**Assignment:** Below are the entries. Transcribe exactly the lines from the one with "none -> green brick A1:A3 level 1" through the one with "none -> brown brick H8 level 2", ends included, and leave out all others.

**Recorded information:**
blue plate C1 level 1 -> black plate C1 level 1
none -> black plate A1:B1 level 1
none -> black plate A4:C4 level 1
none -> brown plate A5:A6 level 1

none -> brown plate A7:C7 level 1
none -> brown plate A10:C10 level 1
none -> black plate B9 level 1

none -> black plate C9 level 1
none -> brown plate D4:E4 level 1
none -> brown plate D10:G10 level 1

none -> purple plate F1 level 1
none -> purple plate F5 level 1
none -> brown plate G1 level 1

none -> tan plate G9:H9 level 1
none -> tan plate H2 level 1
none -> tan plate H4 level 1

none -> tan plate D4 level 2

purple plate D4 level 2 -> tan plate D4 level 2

* * *

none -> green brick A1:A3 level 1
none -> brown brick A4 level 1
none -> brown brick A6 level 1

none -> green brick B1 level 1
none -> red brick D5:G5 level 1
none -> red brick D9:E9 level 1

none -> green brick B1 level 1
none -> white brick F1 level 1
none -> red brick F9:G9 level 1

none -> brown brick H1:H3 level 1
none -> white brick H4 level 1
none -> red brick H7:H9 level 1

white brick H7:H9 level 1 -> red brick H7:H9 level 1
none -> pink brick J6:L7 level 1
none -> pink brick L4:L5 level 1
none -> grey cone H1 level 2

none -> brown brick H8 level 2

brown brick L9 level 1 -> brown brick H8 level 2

--

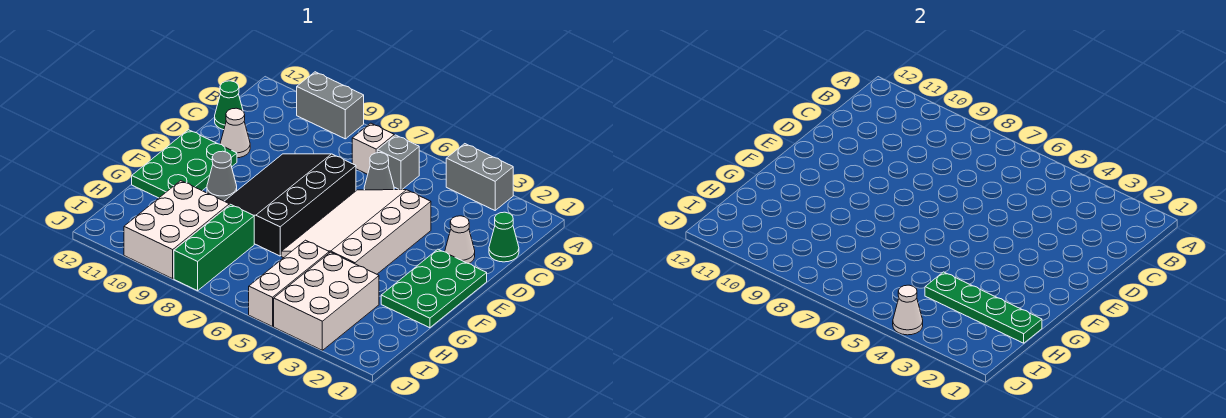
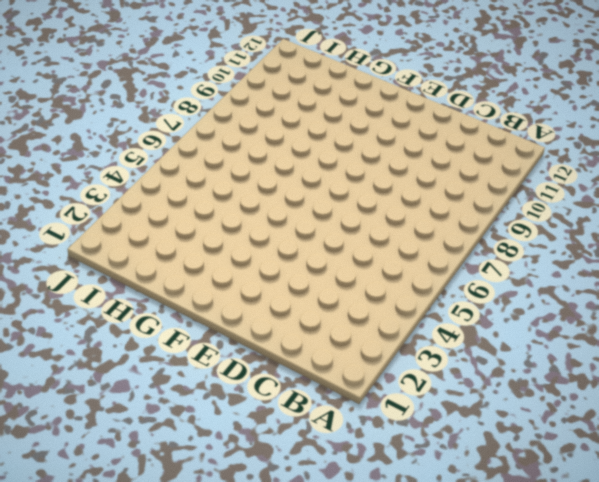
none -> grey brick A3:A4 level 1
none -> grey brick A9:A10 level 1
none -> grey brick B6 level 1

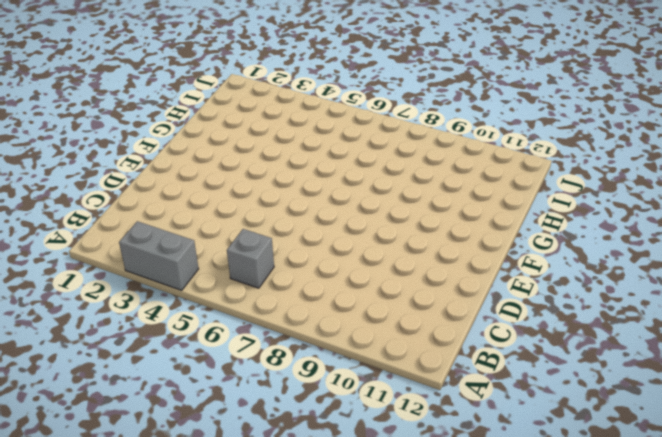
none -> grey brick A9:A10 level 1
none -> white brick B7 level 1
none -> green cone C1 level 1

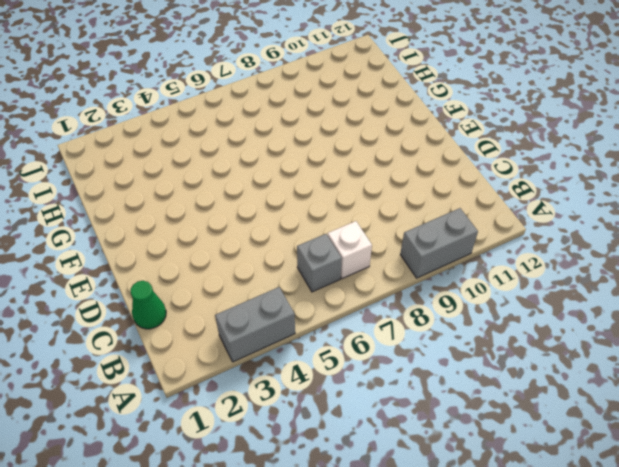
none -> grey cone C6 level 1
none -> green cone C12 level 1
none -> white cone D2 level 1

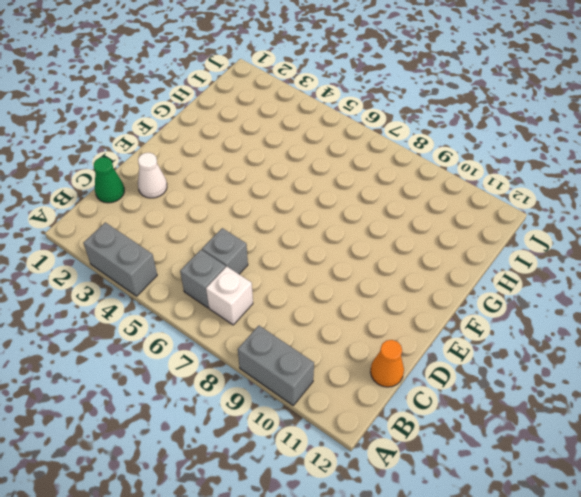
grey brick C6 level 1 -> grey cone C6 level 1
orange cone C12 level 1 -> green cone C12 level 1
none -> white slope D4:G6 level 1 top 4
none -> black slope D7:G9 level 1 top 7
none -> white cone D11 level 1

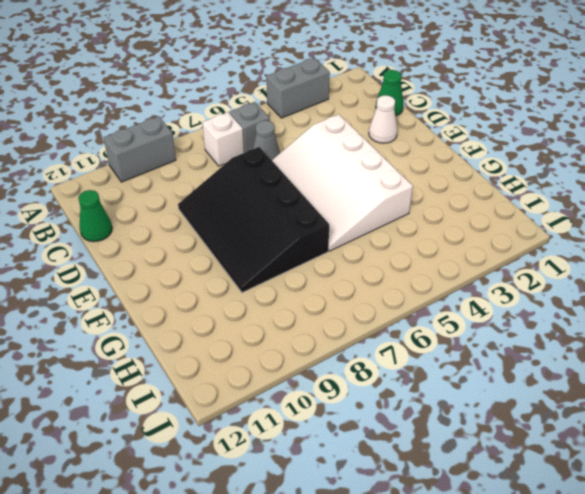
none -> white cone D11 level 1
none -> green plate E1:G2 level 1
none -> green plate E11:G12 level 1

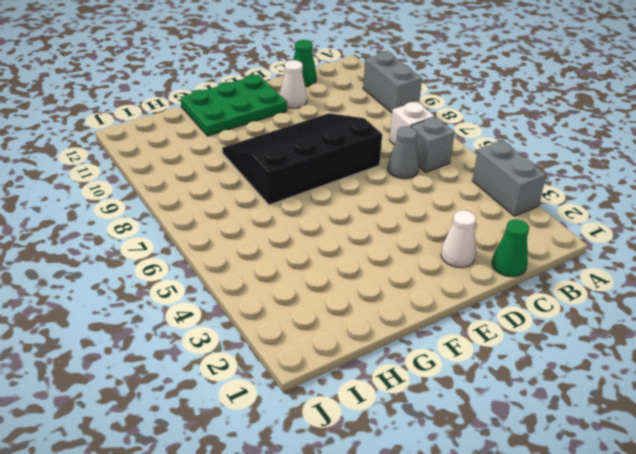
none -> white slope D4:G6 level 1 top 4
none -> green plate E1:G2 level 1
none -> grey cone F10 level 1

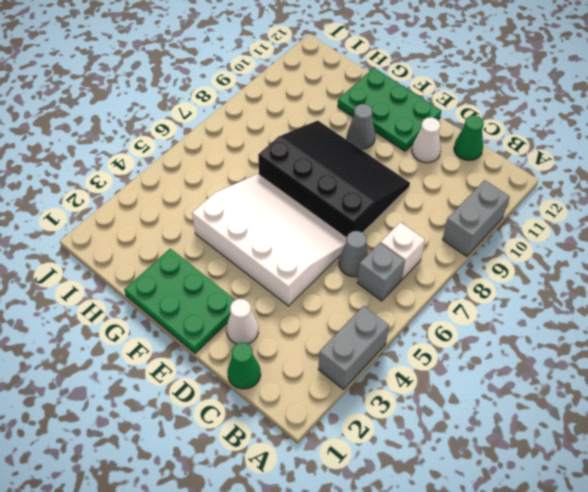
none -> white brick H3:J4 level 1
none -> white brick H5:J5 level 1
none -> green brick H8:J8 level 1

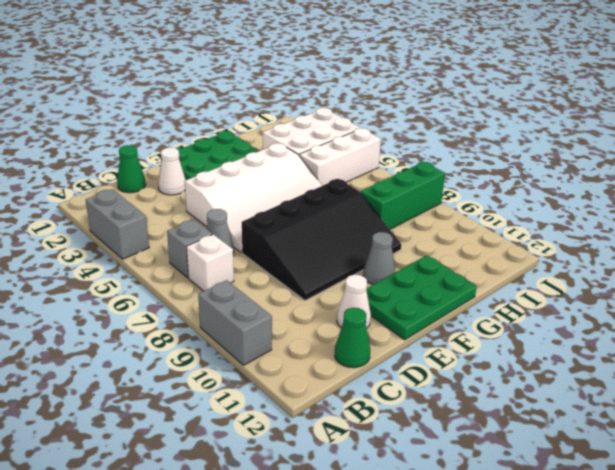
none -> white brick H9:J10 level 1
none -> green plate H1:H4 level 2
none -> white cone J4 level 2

**Response below:**
none -> green brick A1:A3 level 1
none -> brown brick A4 level 1
none -> brown brick A6 level 1

none -> green brick B1 level 1
none -> red brick D5:G5 level 1
none -> red brick D9:E9 level 1

none -> green brick B1 level 1
none -> white brick F1 level 1
none -> red brick F9:G9 level 1

none -> brown brick H1:H3 level 1
none -> white brick H4 level 1
none -> red brick H7:H9 level 1

white brick H7:H9 level 1 -> red brick H7:H9 level 1
none -> pink brick J6:L7 level 1
none -> pink brick L4:L5 level 1
none -> grey cone H1 level 2

none -> brown brick H8 level 2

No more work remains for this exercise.